## PROBLEM
Reproduce the following data line for line, leaving out the pictures.

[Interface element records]
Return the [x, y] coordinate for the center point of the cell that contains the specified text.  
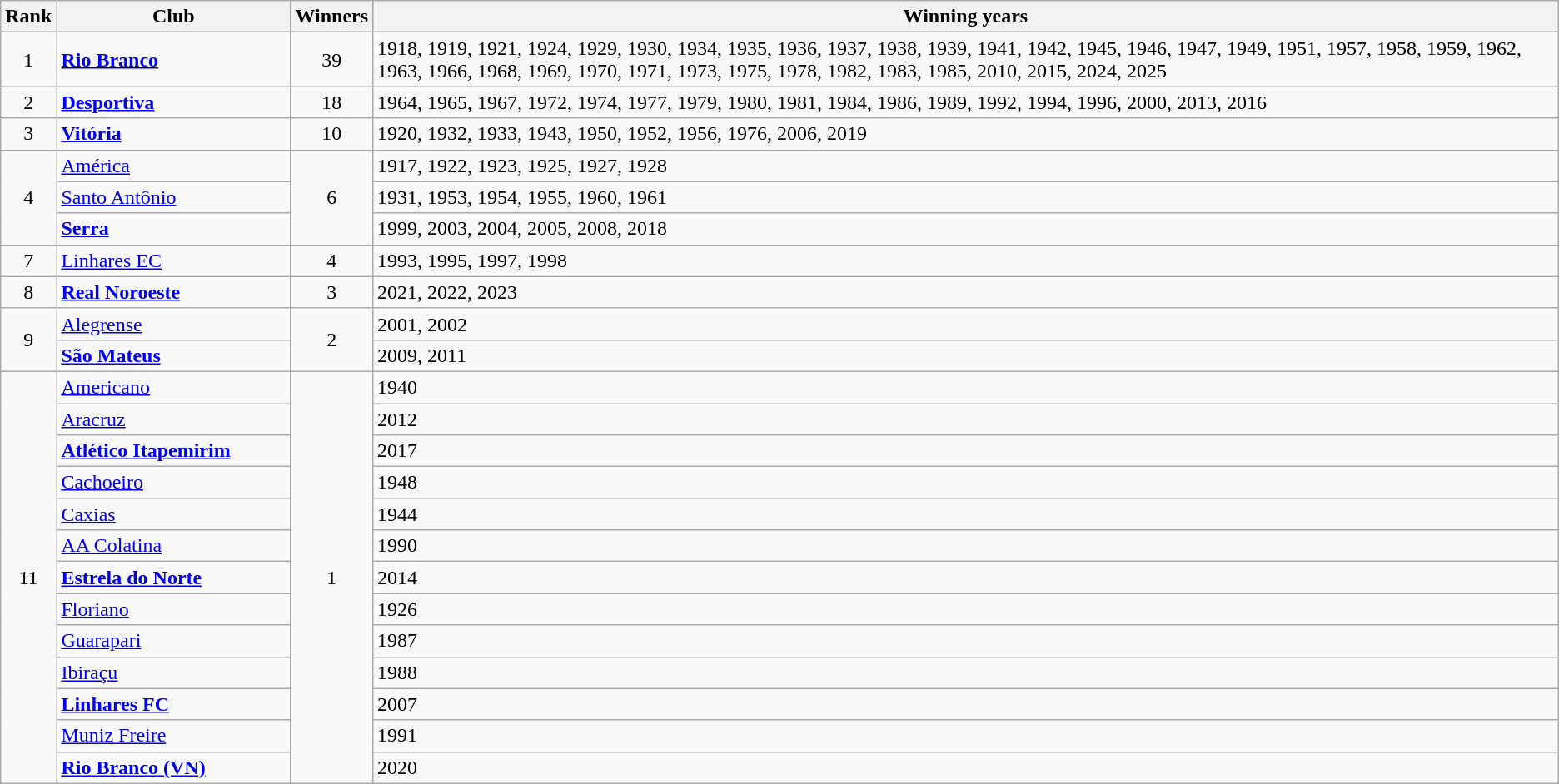
Guarapari [173, 641]
1991 [966, 736]
2020 [966, 768]
Alegrense [173, 324]
2007 [966, 705]
2017 [966, 451]
1988 [966, 673]
1987 [966, 641]
1999, 2003, 2004, 2005, 2008, 2018 [966, 229]
Rio Branco (VN) [173, 768]
Rank [28, 17]
América [173, 166]
Winning years [966, 17]
São Mateus [173, 356]
7 [28, 261]
Linhares EC [173, 261]
AA Colatina [173, 546]
8 [28, 292]
1993, 1995, 1997, 1998 [966, 261]
18 [331, 102]
6 [331, 197]
1990 [966, 546]
Atlético Itapemirim [173, 451]
Winners [331, 17]
39 [331, 60]
Santo Antônio [173, 197]
1944 [966, 515]
Serra [173, 229]
1920, 1932, 1933, 1943, 1950, 1952, 1956, 1976, 2006, 2019 [966, 134]
10 [331, 134]
2012 [966, 419]
2009, 2011 [966, 356]
Linhares FC [173, 705]
Ibiraçu [173, 673]
2014 [966, 578]
1948 [966, 483]
2001, 2002 [966, 324]
Caxias [173, 515]
Cachoeiro [173, 483]
1931, 1953, 1954, 1955, 1960, 1961 [966, 197]
9 [28, 340]
Club [173, 17]
Desportiva [173, 102]
1926 [966, 610]
Real Noroeste [173, 292]
Americano [173, 387]
Estrela do Norte [173, 578]
Vitória [173, 134]
Floriano [173, 610]
Aracruz [173, 419]
1917, 1922, 1923, 1925, 1927, 1928 [966, 166]
1964, 1965, 1967, 1972, 1974, 1977, 1979, 1980, 1981, 1984, 1986, 1989, 1992, 1994, 1996, 2000, 2013, 2016 [966, 102]
Muniz Freire [173, 736]
2021, 2022, 2023 [966, 292]
Rio Branco [173, 60]
1940 [966, 387]
11 [28, 578]
Extract the [X, Y] coordinate from the center of the cell holding the provided text.  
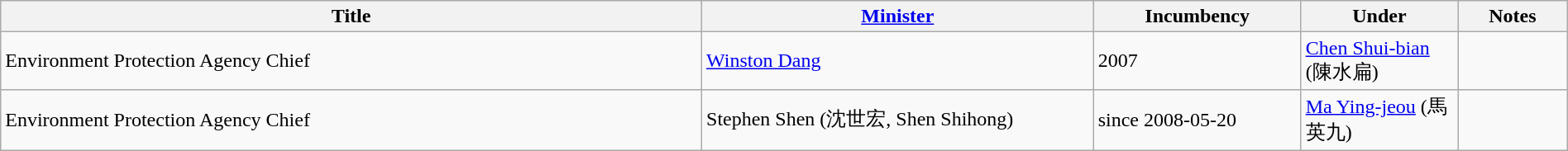
Ma Ying-jeou (馬英九) [1379, 120]
Minister [898, 17]
2007 [1198, 61]
Under [1379, 17]
Winston Dang [898, 61]
Title [351, 17]
Stephen Shen (沈世宏, Shen Shihong) [898, 120]
since 2008-05-20 [1198, 120]
Incumbency [1198, 17]
Chen Shui-bian (陳水扁) [1379, 61]
Notes [1513, 17]
From the cell containing the given text, extract its center point as (X, Y) coordinate. 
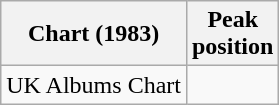
Peakposition (232, 34)
Chart (1983) (94, 34)
UK Albums Chart (94, 85)
Output the [X, Y] coordinate of the center of the cell containing the given text.  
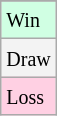
Loss [28, 96]
Win [28, 20]
Draw [28, 58]
Scan for the cell matching the given text and deliver its [X, Y] coordinate at center. 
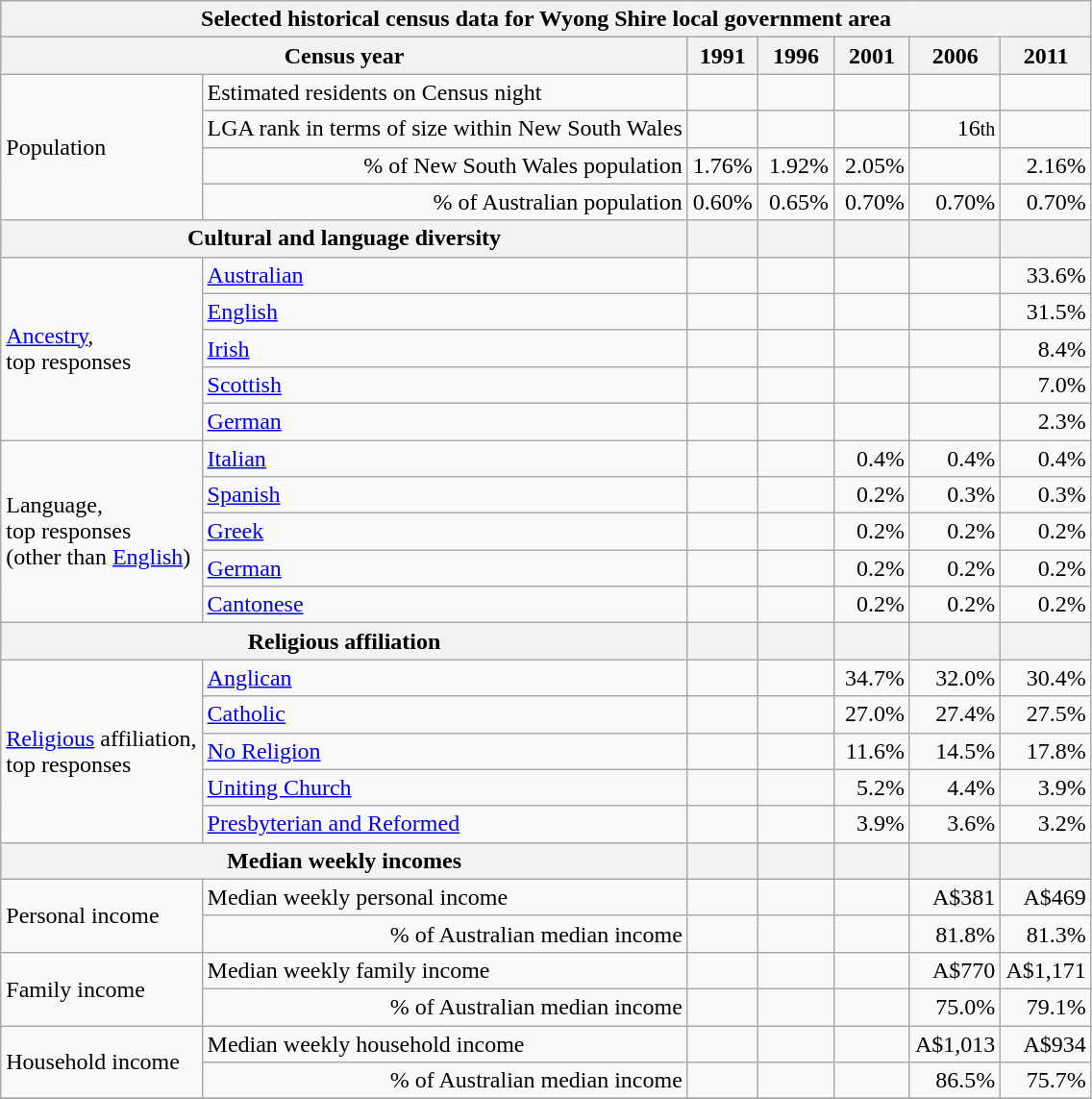
1.92% [796, 165]
English [444, 311]
27.4% [955, 714]
A$770 [955, 970]
27.0% [871, 714]
Uniting Church [444, 787]
3.6% [955, 824]
Household income [102, 1061]
16th [955, 129]
% of New South Wales population [444, 165]
No Religion [444, 751]
A$1,171 [1046, 970]
0.65% [796, 202]
Australian [444, 275]
Religious affiliation [344, 641]
Anglican [444, 678]
75.7% [1046, 1080]
11.6% [871, 751]
Median weekly incomes [344, 860]
A$1,013 [955, 1043]
LGA rank in terms of size within New South Wales [444, 129]
81.8% [955, 933]
Scottish [444, 385]
A$469 [1046, 897]
Selected historical census data for Wyong Shire local government area [546, 19]
1991 [723, 56]
14.5% [955, 751]
Population [102, 147]
27.5% [1046, 714]
8.4% [1046, 348]
Language,top responses(other than English) [102, 532]
Catholic [444, 714]
0.60% [723, 202]
2011 [1046, 56]
81.3% [1046, 933]
Median weekly family income [444, 970]
Census year [344, 56]
Median weekly personal income [444, 897]
Ancestry,top responses [102, 348]
75.0% [955, 1006]
2001 [871, 56]
Greek [444, 532]
Italian [444, 459]
Estimated residents on Census night [444, 92]
Personal income [102, 915]
17.8% [1046, 751]
2.16% [1046, 165]
A$934 [1046, 1043]
4.4% [955, 787]
5.2% [871, 787]
1996 [796, 56]
Cultural and language diversity [344, 238]
Family income [102, 988]
86.5% [955, 1080]
31.5% [1046, 311]
2.05% [871, 165]
Median weekly household income [444, 1043]
Spanish [444, 495]
A$381 [955, 897]
2006 [955, 56]
Irish [444, 348]
Religious affiliation,top responses [102, 751]
7.0% [1046, 385]
79.1% [1046, 1006]
32.0% [955, 678]
Presbyterian and Reformed [444, 824]
3.2% [1046, 824]
2.3% [1046, 421]
34.7% [871, 678]
% of Australian population [444, 202]
33.6% [1046, 275]
1.76% [723, 165]
Cantonese [444, 605]
30.4% [1046, 678]
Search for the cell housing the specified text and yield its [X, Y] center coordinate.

## RESPONSE TO THIS TASK
Return the [x, y] coordinate for the center point of the cell that contains the specified text.  
Guarapari [173, 641]
1991 [966, 736]
2020 [966, 768]
Alegrense [173, 324]
2007 [966, 705]
2017 [966, 451]
1988 [966, 673]
1987 [966, 641]
1999, 2003, 2004, 2005, 2008, 2018 [966, 229]
Rio Branco (VN) [173, 768]
Rank [28, 17]
América [173, 166]
Winning years [966, 17]
São Mateus [173, 356]
7 [28, 261]
Linhares EC [173, 261]
AA Colatina [173, 546]
8 [28, 292]
1993, 1995, 1997, 1998 [966, 261]
18 [331, 102]
6 [331, 197]
1990 [966, 546]
Atlético Itapemirim [173, 451]
Winners [331, 17]
39 [331, 60]
Santo Antônio [173, 197]
1944 [966, 515]
Serra [173, 229]
1920, 1932, 1933, 1943, 1950, 1952, 1956, 1976, 2006, 2019 [966, 134]
10 [331, 134]
2012 [966, 419]
2009, 2011 [966, 356]
Linhares FC [173, 705]
Ibiraçu [173, 673]
2014 [966, 578]
1948 [966, 483]
2001, 2002 [966, 324]
Caxias [173, 515]
Cachoeiro [173, 483]
1931, 1953, 1954, 1955, 1960, 1961 [966, 197]
9 [28, 340]
Club [173, 17]
Desportiva [173, 102]
1926 [966, 610]
Real Noroeste [173, 292]
Americano [173, 387]
Estrela do Norte [173, 578]
Vitória [173, 134]
Floriano [173, 610]
Aracruz [173, 419]
1917, 1922, 1923, 1925, 1927, 1928 [966, 166]
1964, 1965, 1967, 1972, 1974, 1977, 1979, 1980, 1981, 1984, 1986, 1989, 1992, 1994, 1996, 2000, 2013, 2016 [966, 102]
Muniz Freire [173, 736]
2021, 2022, 2023 [966, 292]
Rio Branco [173, 60]
1940 [966, 387]
11 [28, 578]
Extract the [X, Y] coordinate from the center of the cell holding the provided text.  
Ma Ying-jeou (馬英九) [1379, 120]
Minister [898, 17]
2007 [1198, 61]
Under [1379, 17]
Winston Dang [898, 61]
Title [351, 17]
Stephen Shen (沈世宏, Shen Shihong) [898, 120]
since 2008-05-20 [1198, 120]
Incumbency [1198, 17]
Chen Shui-bian (陳水扁) [1379, 61]
Notes [1513, 17]
From the cell containing the given text, extract its center point as (X, Y) coordinate. 
Peakposition (232, 34)
Chart (1983) (94, 34)
UK Albums Chart (94, 85)
Output the [X, Y] coordinate of the center of the cell containing the given text.  
Loss [28, 96]
Win [28, 20]
Draw [28, 58]
Scan for the cell matching the given text and deliver its [X, Y] coordinate at center. 
1.92% [796, 165]
English [444, 311]
27.4% [955, 714]
A$770 [955, 970]
27.0% [871, 714]
Uniting Church [444, 787]
3.6% [955, 824]
Household income [102, 1061]
16th [955, 129]
% of New South Wales population [444, 165]
No Religion [444, 751]
A$1,171 [1046, 970]
0.65% [796, 202]
Australian [444, 275]
Religious affiliation [344, 641]
Anglican [444, 678]
75.7% [1046, 1080]
11.6% [871, 751]
Median weekly incomes [344, 860]
A$1,013 [955, 1043]
LGA rank in terms of size within New South Wales [444, 129]
81.8% [955, 933]
Scottish [444, 385]
A$469 [1046, 897]
Selected historical census data for Wyong Shire local government area [546, 19]
1991 [723, 56]
14.5% [955, 751]
Population [102, 147]
27.5% [1046, 714]
8.4% [1046, 348]
Language,top responses(other than English) [102, 532]
Catholic [444, 714]
0.60% [723, 202]
2011 [1046, 56]
81.3% [1046, 933]
Median weekly family income [444, 970]
Census year [344, 56]
Median weekly personal income [444, 897]
Ancestry,top responses [102, 348]
75.0% [955, 1006]
2001 [871, 56]
Greek [444, 532]
Italian [444, 459]
Estimated residents on Census night [444, 92]
Personal income [102, 915]
17.8% [1046, 751]
2.16% [1046, 165]
A$934 [1046, 1043]
4.4% [955, 787]
5.2% [871, 787]
1996 [796, 56]
Cultural and language diversity [344, 238]
Family income [102, 988]
86.5% [955, 1080]
31.5% [1046, 311]
2.05% [871, 165]
Median weekly household income [444, 1043]
Spanish [444, 495]
A$381 [955, 897]
2006 [955, 56]
Irish [444, 348]
Religious affiliation,top responses [102, 751]
7.0% [1046, 385]
79.1% [1046, 1006]
32.0% [955, 678]
Presbyterian and Reformed [444, 824]
3.2% [1046, 824]
2.3% [1046, 421]
34.7% [871, 678]
% of Australian population [444, 202]
33.6% [1046, 275]
1.76% [723, 165]
Cantonese [444, 605]
30.4% [1046, 678]
Search for the cell housing the specified text and yield its [X, Y] center coordinate.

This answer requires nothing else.